Where does the string "gélule" occur in the entries below? Copy every line where it does.

------ Supplied data

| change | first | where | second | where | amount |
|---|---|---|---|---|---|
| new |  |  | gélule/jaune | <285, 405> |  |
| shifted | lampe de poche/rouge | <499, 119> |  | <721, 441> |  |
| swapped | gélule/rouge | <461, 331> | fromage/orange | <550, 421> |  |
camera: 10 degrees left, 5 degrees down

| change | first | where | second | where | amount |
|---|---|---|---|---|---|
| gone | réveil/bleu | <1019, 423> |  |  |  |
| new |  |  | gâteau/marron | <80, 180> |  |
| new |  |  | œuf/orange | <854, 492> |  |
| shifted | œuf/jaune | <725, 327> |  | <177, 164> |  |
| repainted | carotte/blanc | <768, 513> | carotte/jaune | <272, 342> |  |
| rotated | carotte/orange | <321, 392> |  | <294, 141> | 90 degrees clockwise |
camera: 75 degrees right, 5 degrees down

------------
------ Supplied data

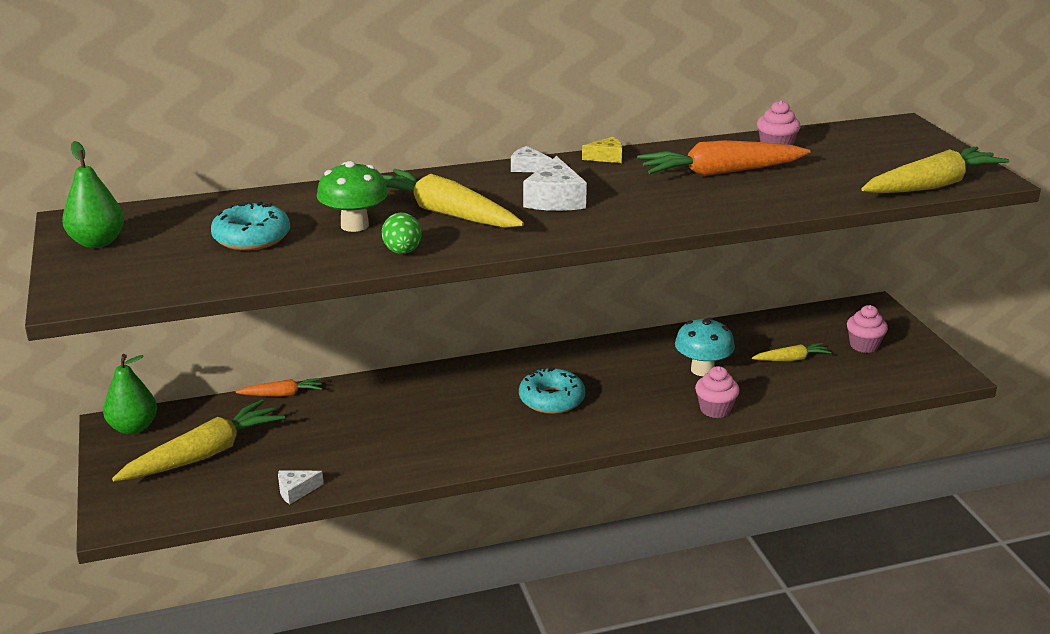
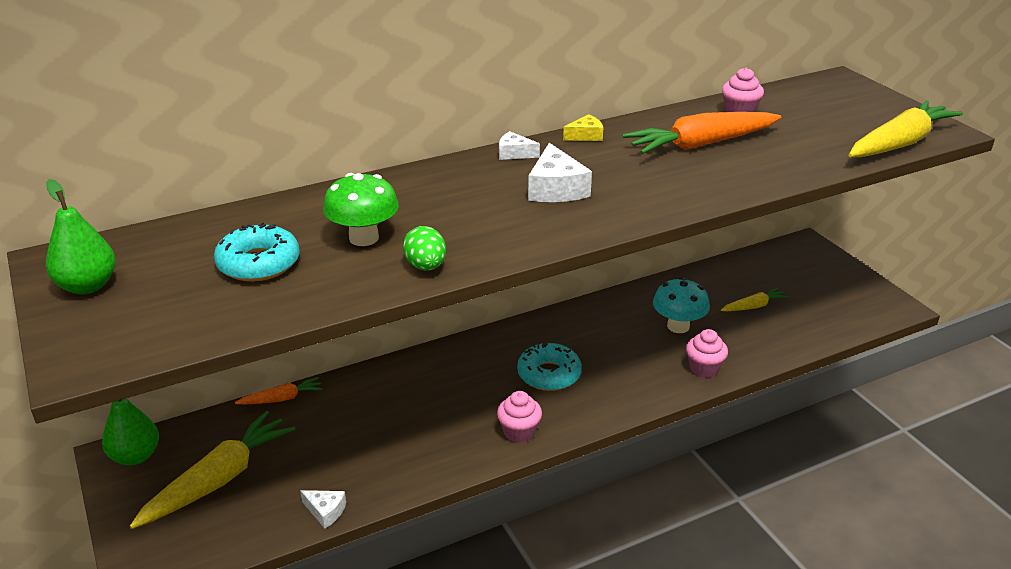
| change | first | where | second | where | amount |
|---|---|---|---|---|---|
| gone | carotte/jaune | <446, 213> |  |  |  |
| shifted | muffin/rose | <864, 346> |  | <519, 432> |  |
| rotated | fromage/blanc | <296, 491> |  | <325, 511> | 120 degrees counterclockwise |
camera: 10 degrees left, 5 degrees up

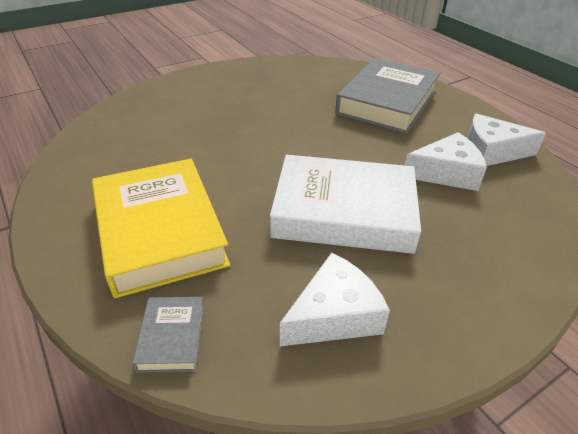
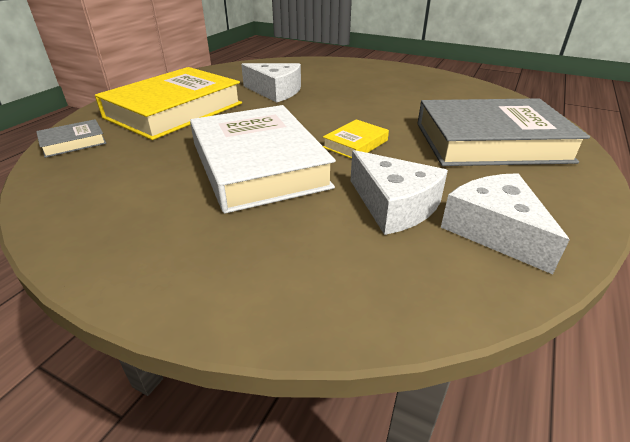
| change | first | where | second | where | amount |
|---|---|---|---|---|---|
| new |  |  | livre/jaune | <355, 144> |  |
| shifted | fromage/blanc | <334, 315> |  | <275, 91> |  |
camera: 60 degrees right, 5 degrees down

------------
------ Supplied data

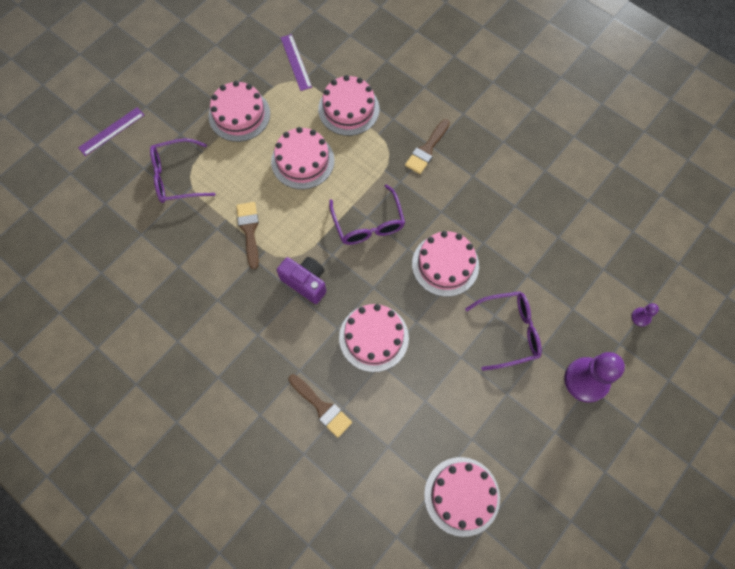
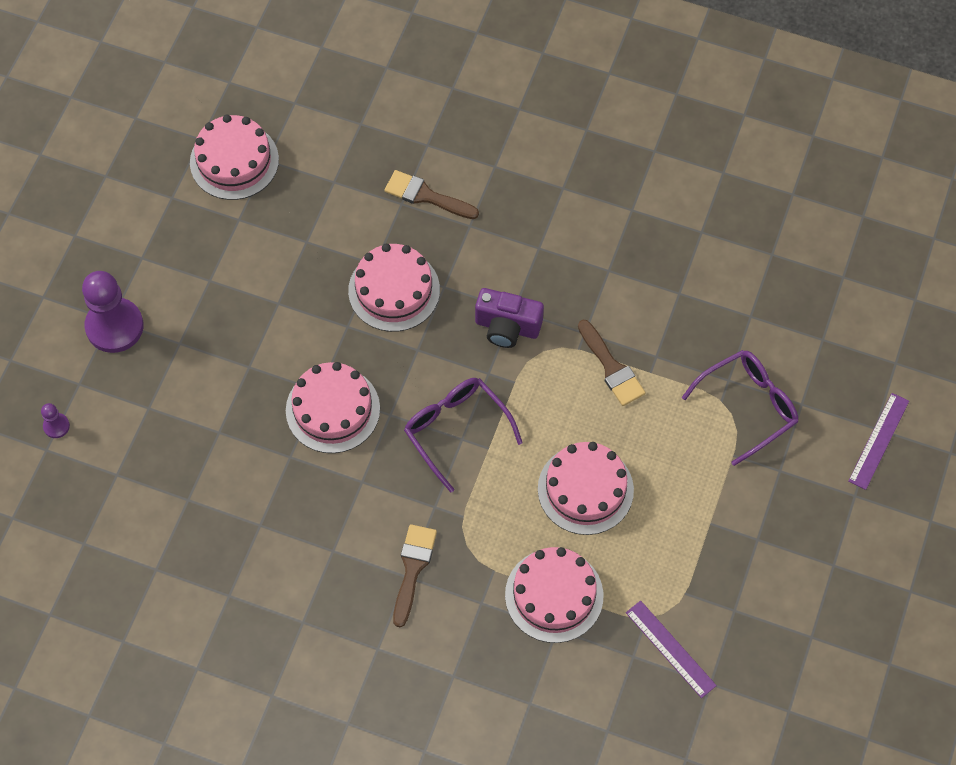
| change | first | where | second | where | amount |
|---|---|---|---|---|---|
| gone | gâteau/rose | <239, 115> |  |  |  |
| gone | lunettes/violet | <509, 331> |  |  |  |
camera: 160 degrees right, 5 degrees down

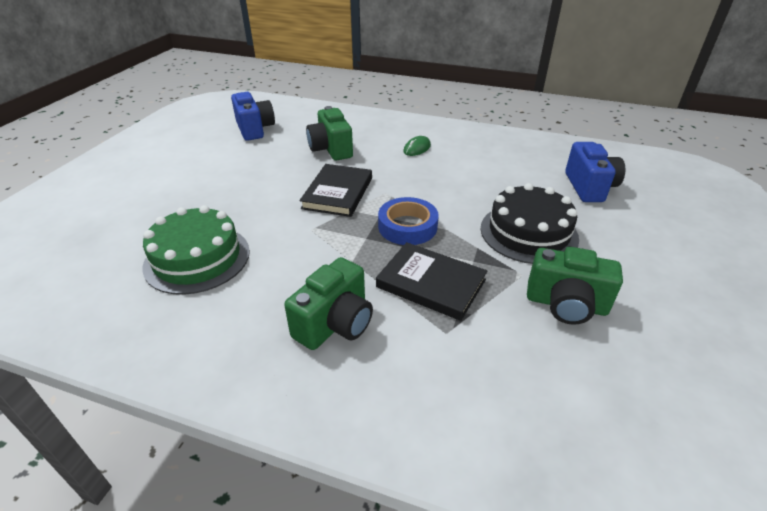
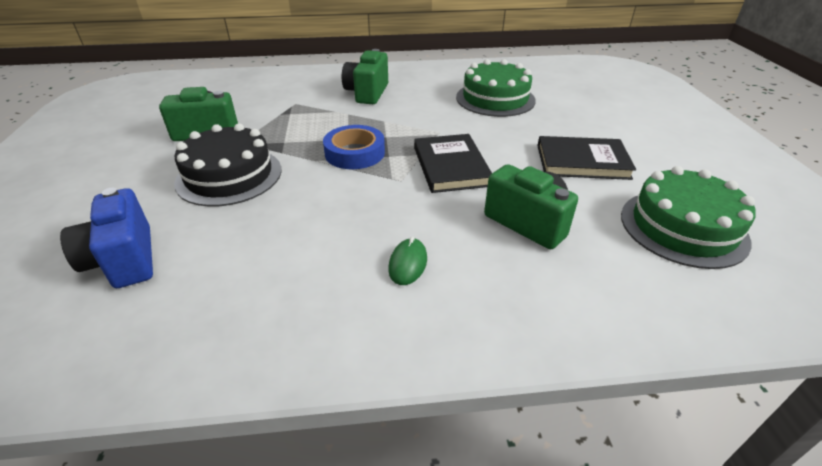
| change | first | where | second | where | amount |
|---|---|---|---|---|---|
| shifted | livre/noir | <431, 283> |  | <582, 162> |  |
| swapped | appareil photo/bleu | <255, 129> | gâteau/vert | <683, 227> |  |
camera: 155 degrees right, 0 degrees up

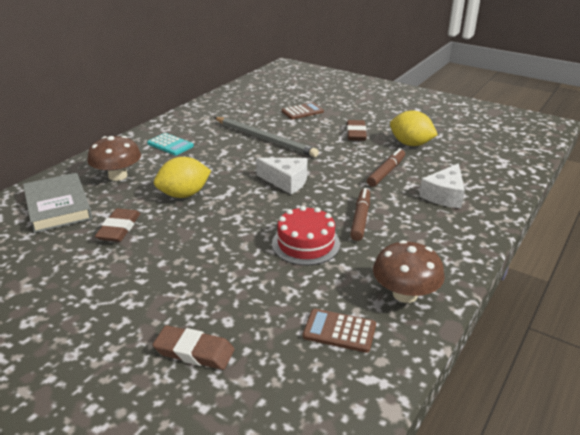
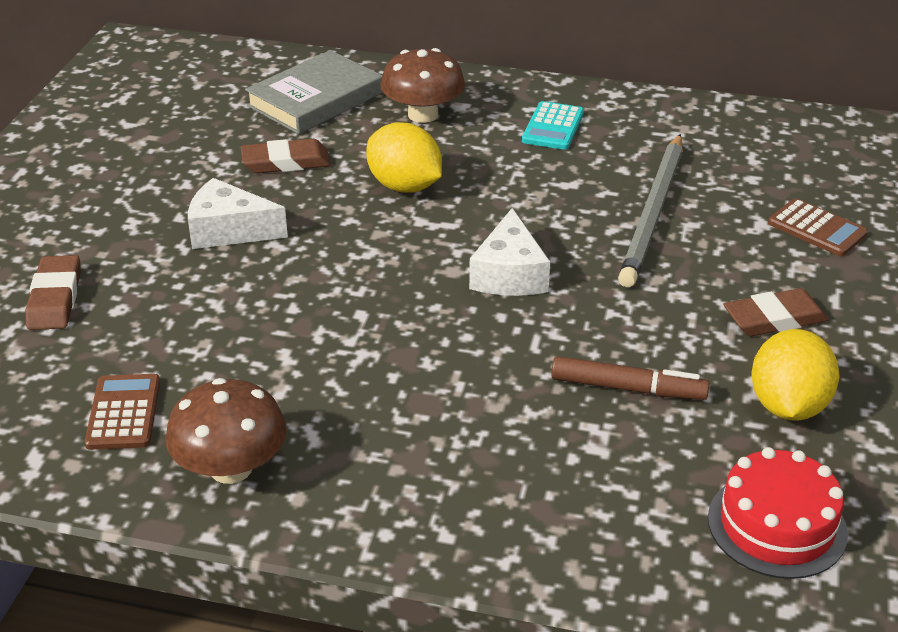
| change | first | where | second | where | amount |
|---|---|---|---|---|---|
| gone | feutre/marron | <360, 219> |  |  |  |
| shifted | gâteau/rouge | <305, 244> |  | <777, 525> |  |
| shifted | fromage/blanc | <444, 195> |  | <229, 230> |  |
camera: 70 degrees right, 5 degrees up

------------

§ **Response to the exercise**
| new |  |  | gélule/jaune | <285, 405> |  |
| swapped | gélule/rouge | <461, 331> | fromage/orange | <550, 421> |  |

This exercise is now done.